◆ **YOUR ASSIGNMENT**: Your reply must be the number of lines in the entries that hold the word "first", and nothing else.

[Before-and-after scene images]
________________
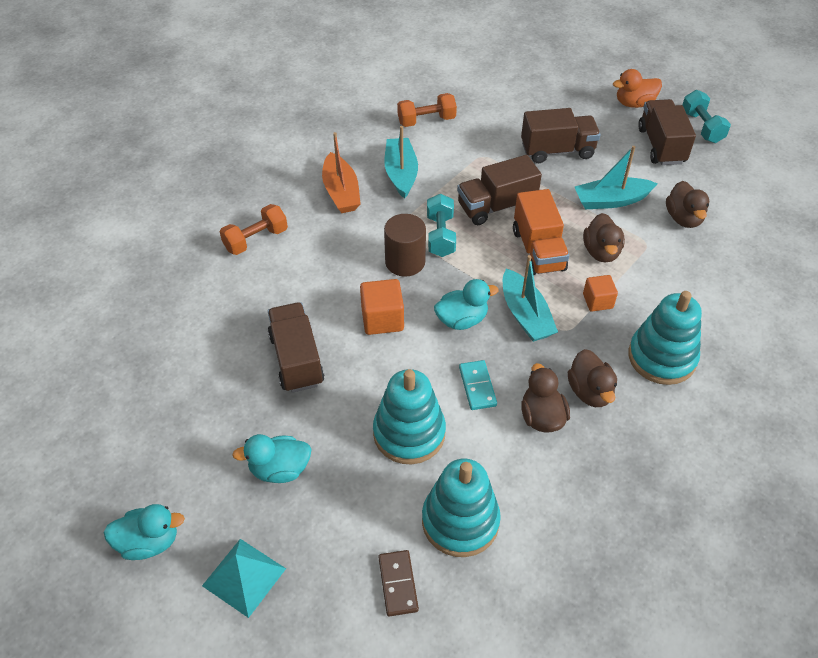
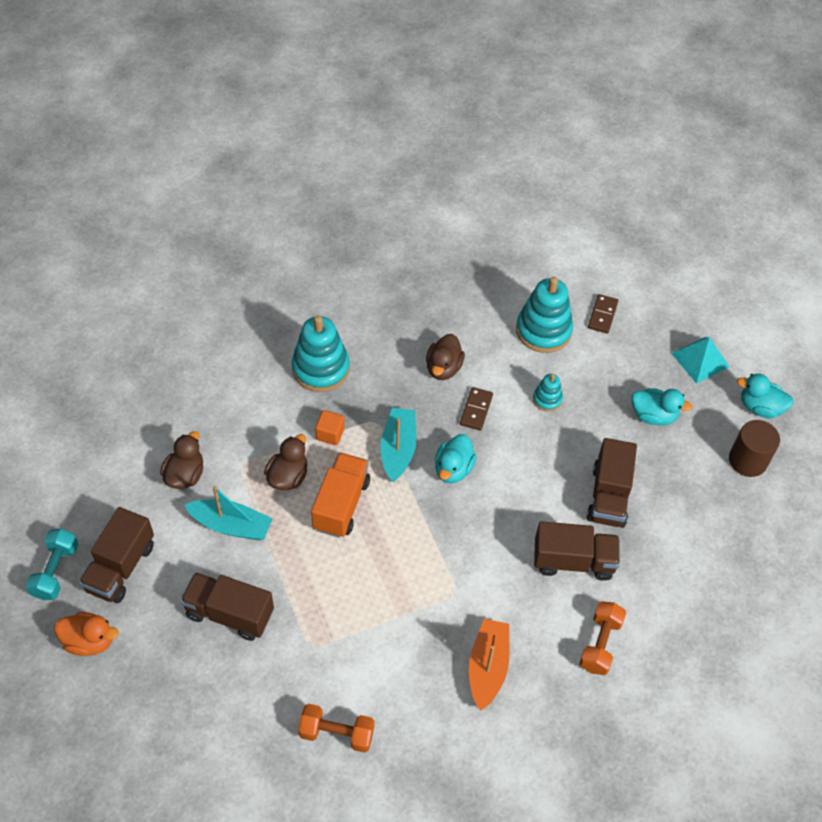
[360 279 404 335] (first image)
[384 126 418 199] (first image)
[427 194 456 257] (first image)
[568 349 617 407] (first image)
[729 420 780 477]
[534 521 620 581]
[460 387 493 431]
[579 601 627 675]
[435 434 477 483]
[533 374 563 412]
________________
◆ **EXERCISE SOLUTION**: 4